▶ [What is required] Write out all of the records precisely. Skip anything that is a picture.

▶ [Records for the exercise]
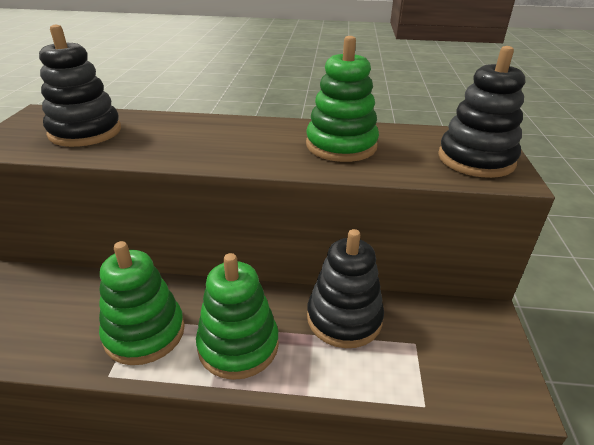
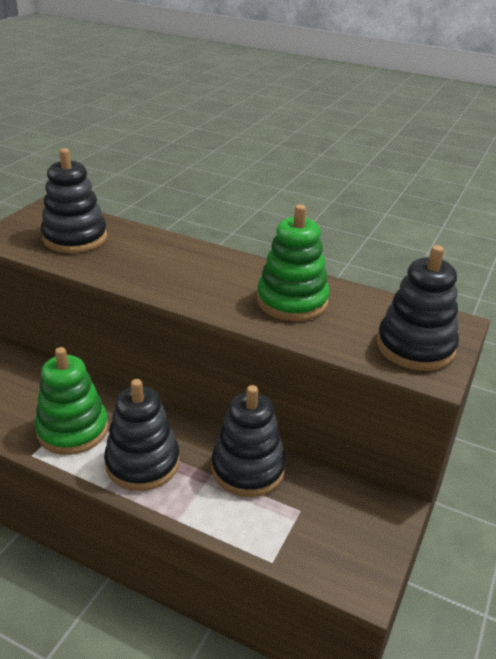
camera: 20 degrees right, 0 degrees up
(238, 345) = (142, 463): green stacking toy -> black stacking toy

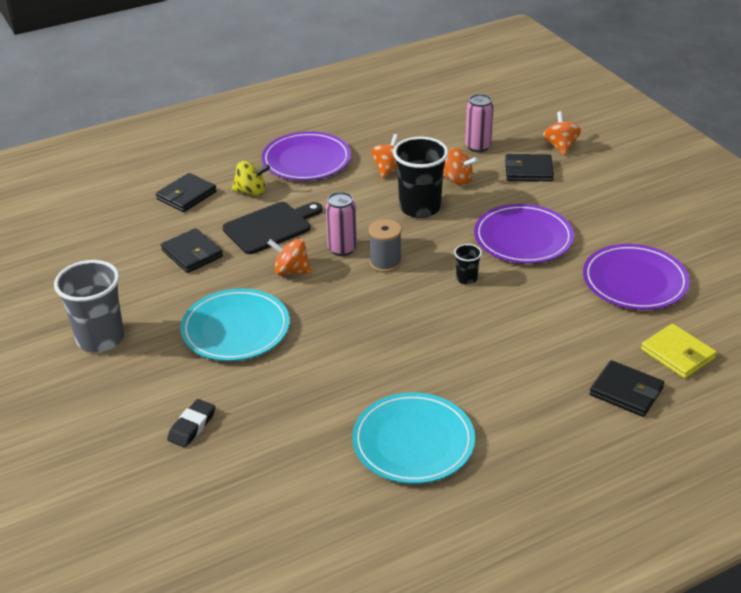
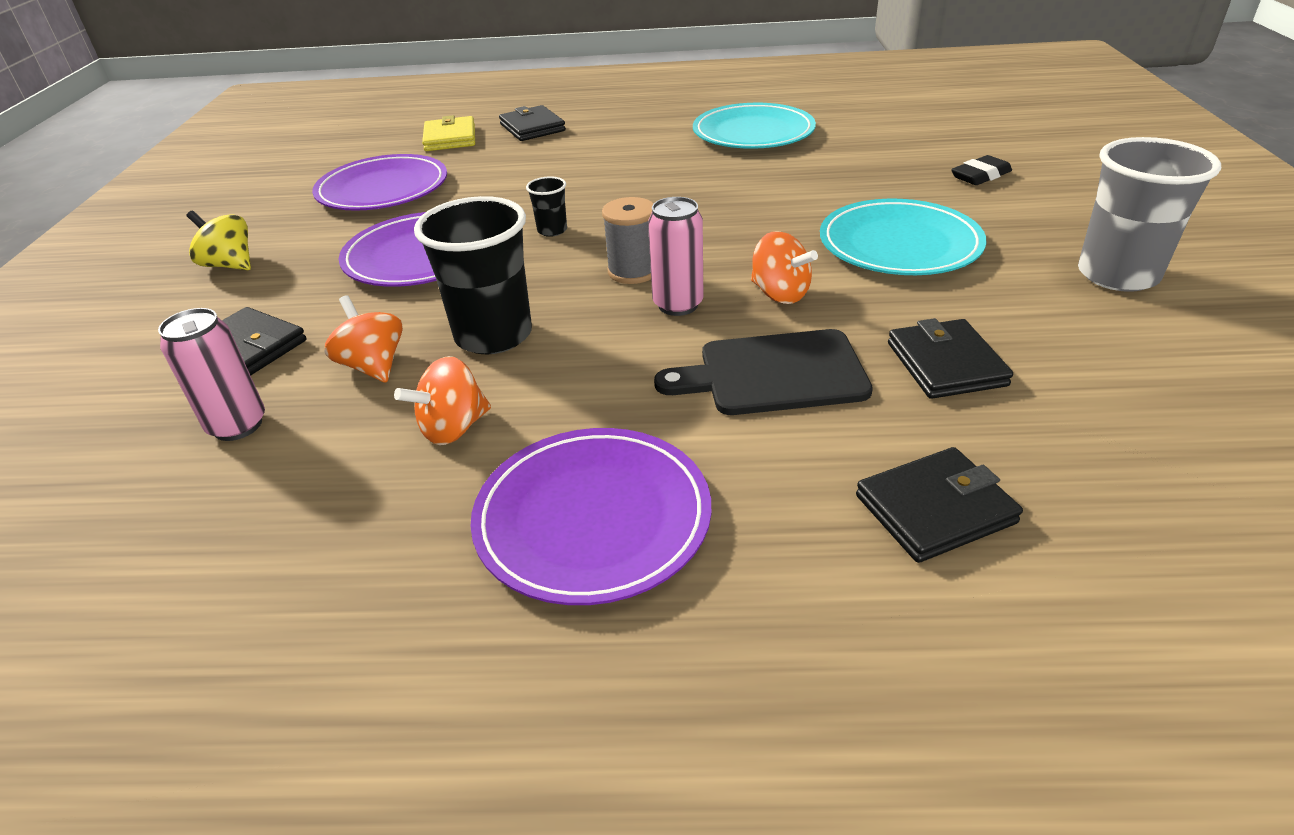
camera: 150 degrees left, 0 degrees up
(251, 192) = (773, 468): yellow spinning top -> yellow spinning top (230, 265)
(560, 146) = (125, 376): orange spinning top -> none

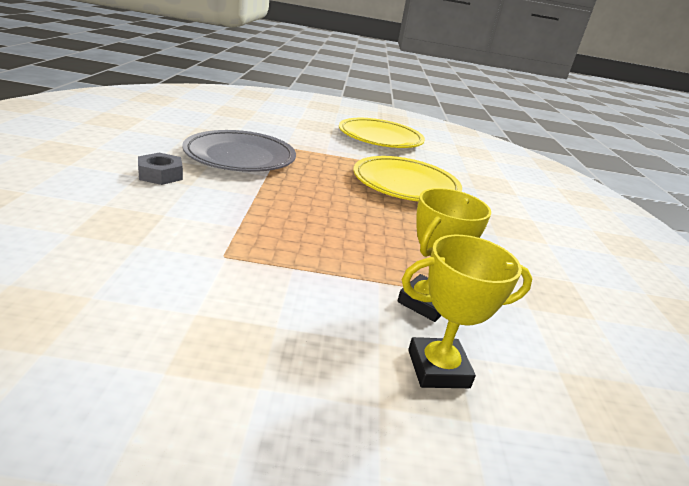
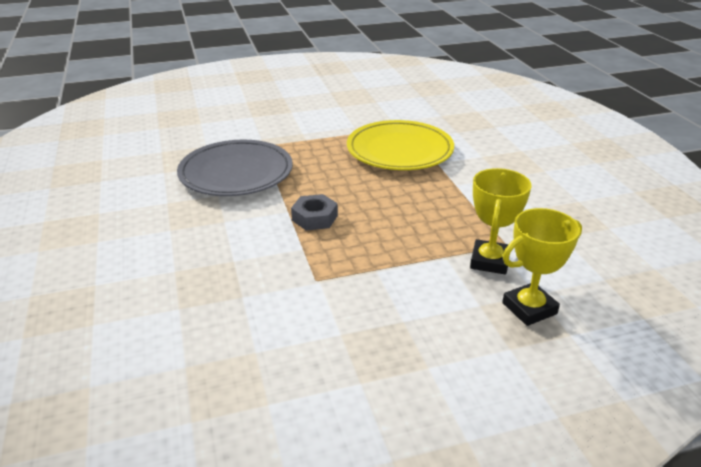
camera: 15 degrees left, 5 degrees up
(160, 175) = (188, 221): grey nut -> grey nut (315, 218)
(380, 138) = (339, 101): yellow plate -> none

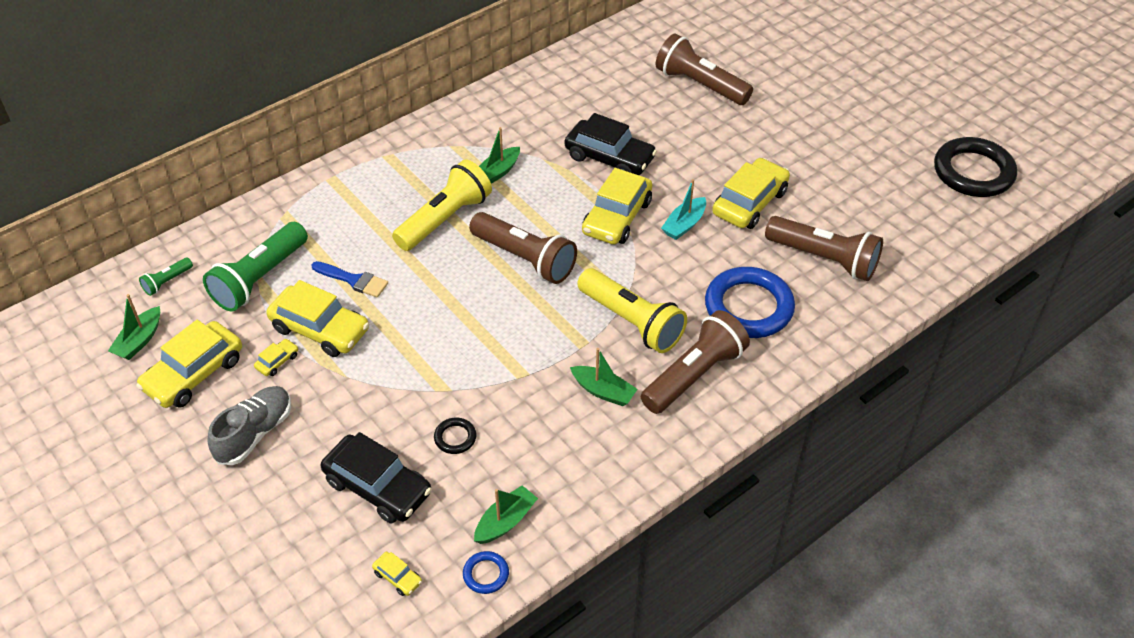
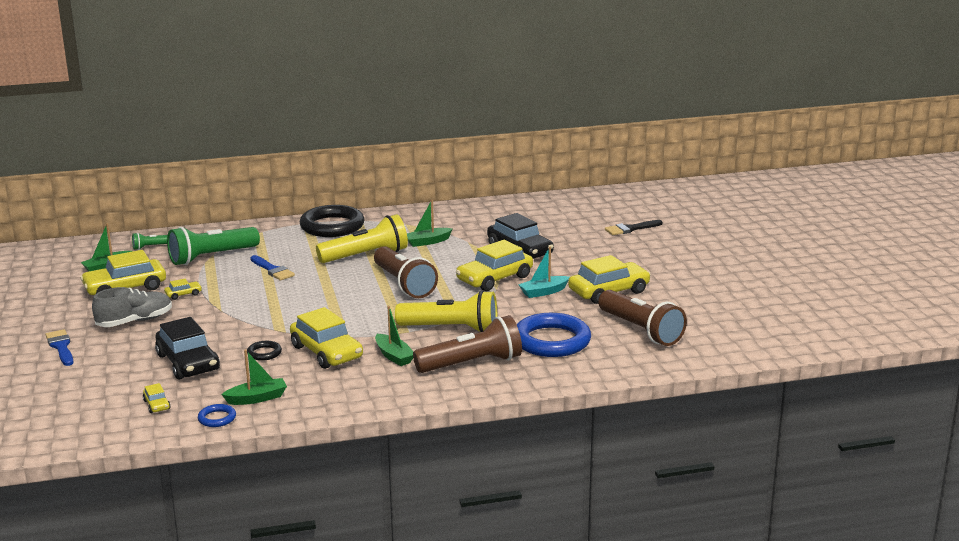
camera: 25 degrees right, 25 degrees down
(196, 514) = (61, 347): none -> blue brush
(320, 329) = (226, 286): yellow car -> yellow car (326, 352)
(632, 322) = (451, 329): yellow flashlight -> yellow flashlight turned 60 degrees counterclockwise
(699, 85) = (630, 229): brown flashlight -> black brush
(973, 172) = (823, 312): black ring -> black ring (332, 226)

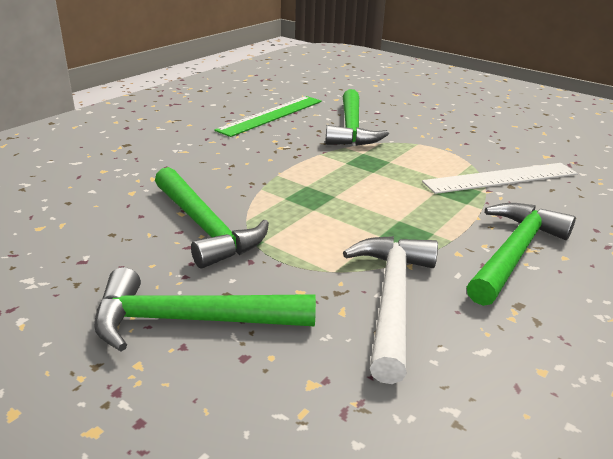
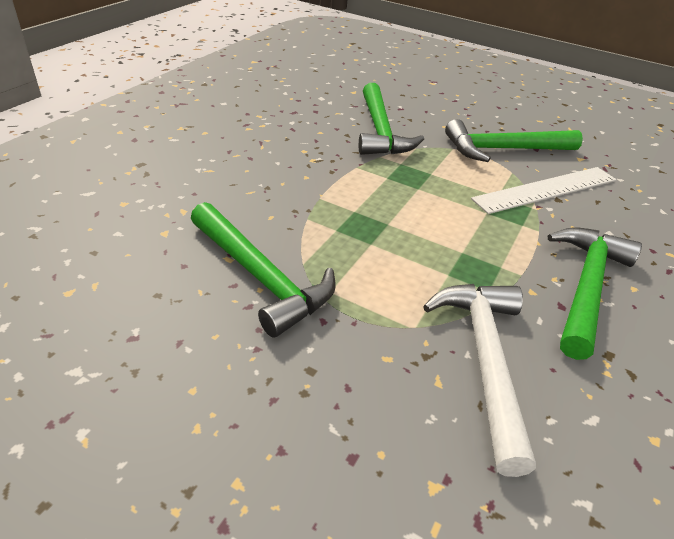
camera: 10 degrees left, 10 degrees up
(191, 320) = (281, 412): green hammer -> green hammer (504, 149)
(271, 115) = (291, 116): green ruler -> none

▶ [Your response]
camera: 20 degrees right, 0 degrees up
(238, 345) = (142, 463): green stacking toy -> black stacking toy

camera: 150 degrees left, 0 degrees up
(251, 192) = (773, 468): yellow spinning top -> yellow spinning top (230, 265)
(560, 146) = (125, 376): orange spinning top -> none

camera: 15 degrees left, 5 degrees up
(160, 175) = (188, 221): grey nut -> grey nut (315, 218)
(380, 138) = (339, 101): yellow plate -> none

camera: 25 degrees right, 25 degrees down
(196, 514) = (61, 347): none -> blue brush
(320, 329) = (226, 286): yellow car -> yellow car (326, 352)
(632, 322) = (451, 329): yellow flashlight -> yellow flashlight turned 60 degrees counterclockwise
(699, 85) = (630, 229): brown flashlight -> black brush
(973, 172) = (823, 312): black ring -> black ring (332, 226)

camera: 10 degrees left, 10 degrees up
(191, 320) = (281, 412): green hammer -> green hammer (504, 149)
(271, 115) = (291, 116): green ruler -> none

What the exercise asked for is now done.